* GIVEN RECORDS
==============================

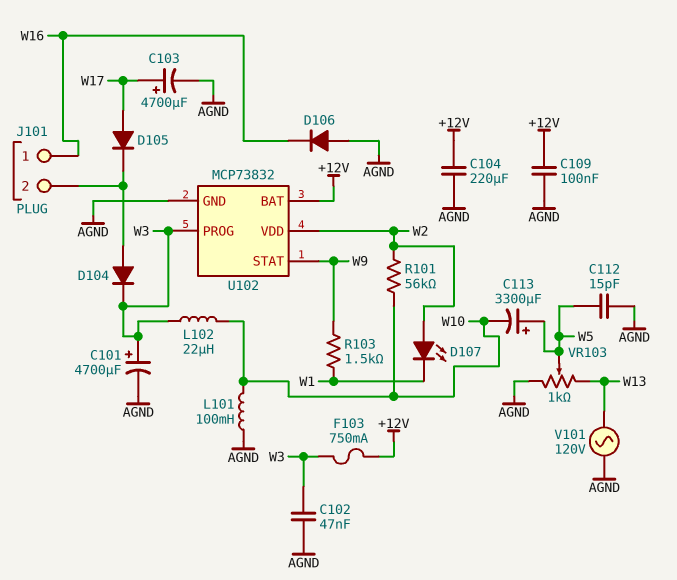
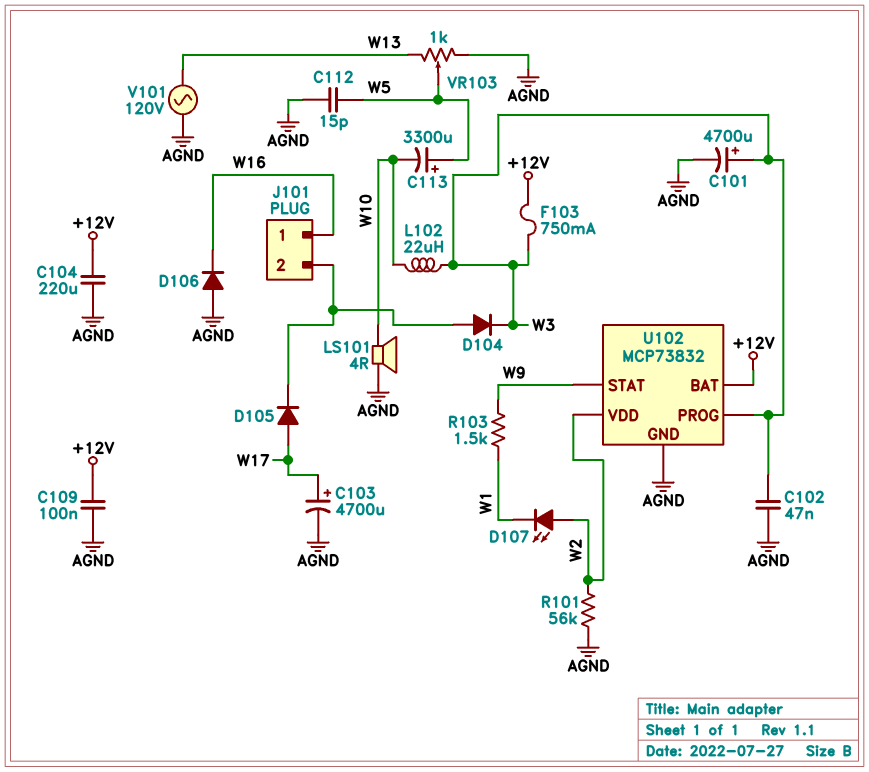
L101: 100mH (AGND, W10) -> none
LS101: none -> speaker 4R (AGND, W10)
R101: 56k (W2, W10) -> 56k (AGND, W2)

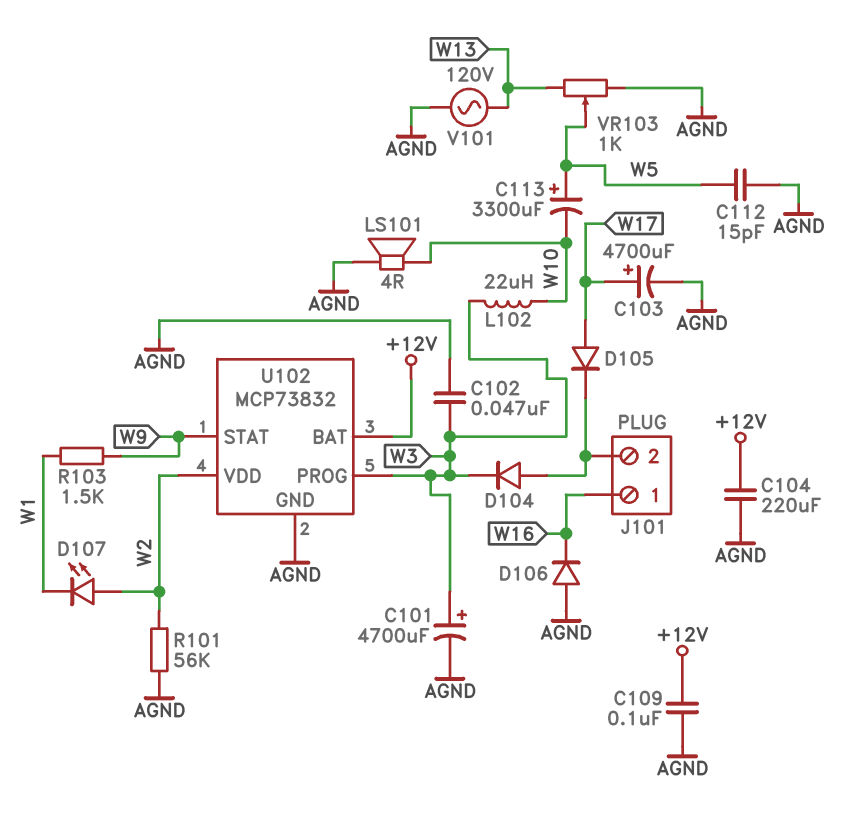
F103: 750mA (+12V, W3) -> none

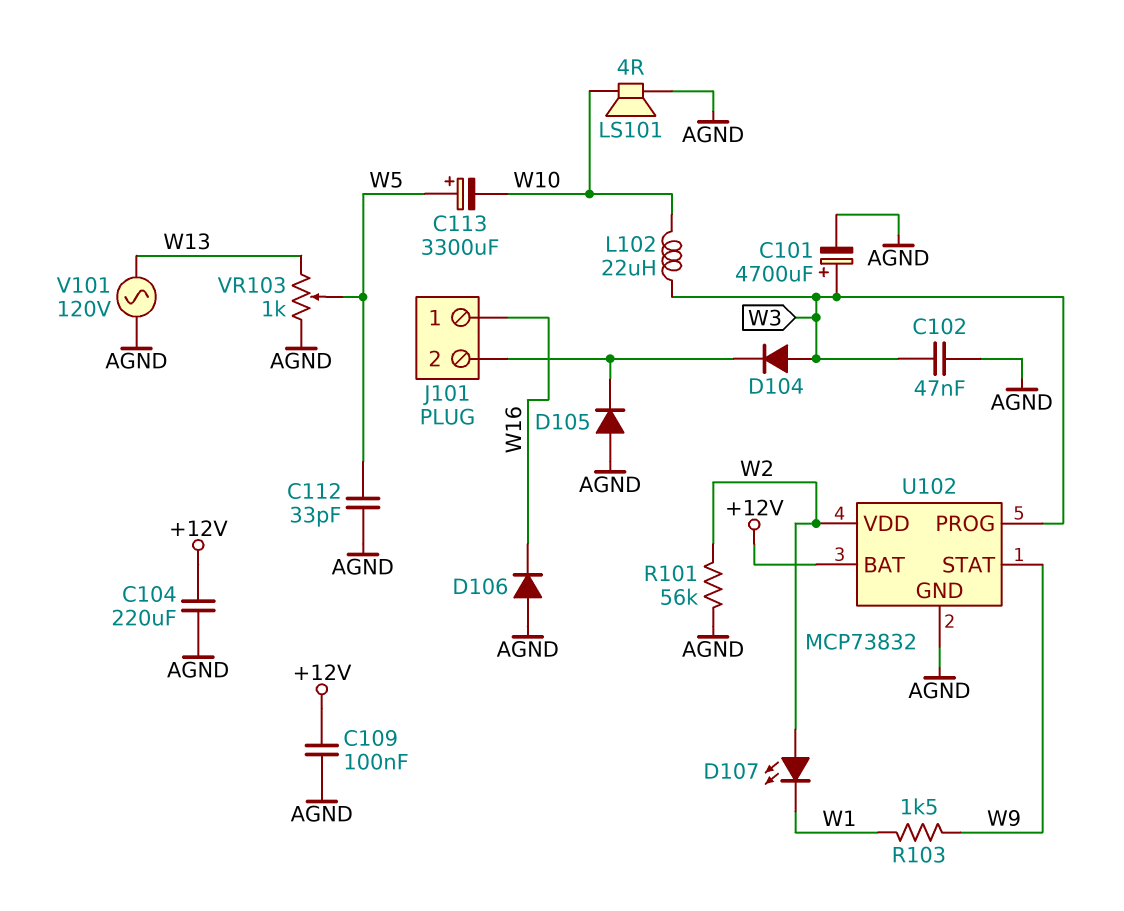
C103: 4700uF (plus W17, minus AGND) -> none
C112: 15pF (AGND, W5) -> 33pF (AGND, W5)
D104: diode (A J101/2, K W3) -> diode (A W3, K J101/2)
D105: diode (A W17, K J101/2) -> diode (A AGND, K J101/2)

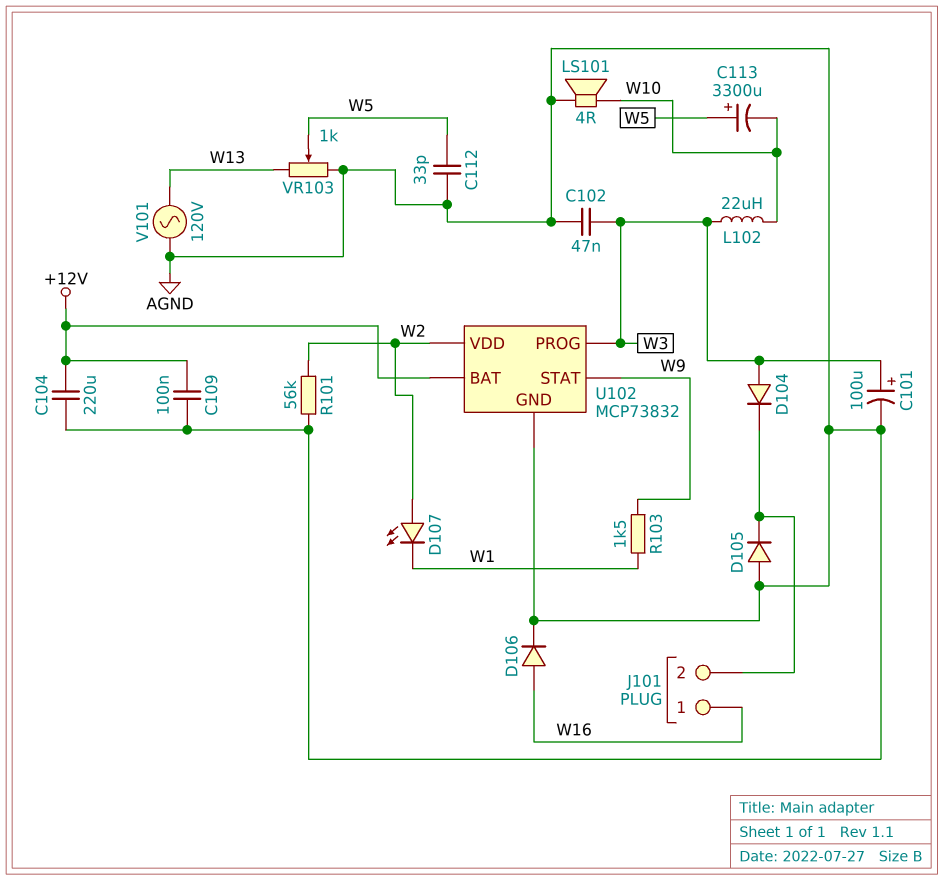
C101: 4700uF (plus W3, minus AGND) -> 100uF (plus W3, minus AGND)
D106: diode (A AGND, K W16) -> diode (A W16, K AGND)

==============================

* WORK INSTRUCTIONS
From the data above, pick out each line containing "diode" and copy it.

* WRITTEN RESPONSE
D104: diode (A J101/2, K W3) -> diode (A W3, K J101/2)
D105: diode (A W17, K J101/2) -> diode (A AGND, K J101/2)
D106: diode (A AGND, K W16) -> diode (A W16, K AGND)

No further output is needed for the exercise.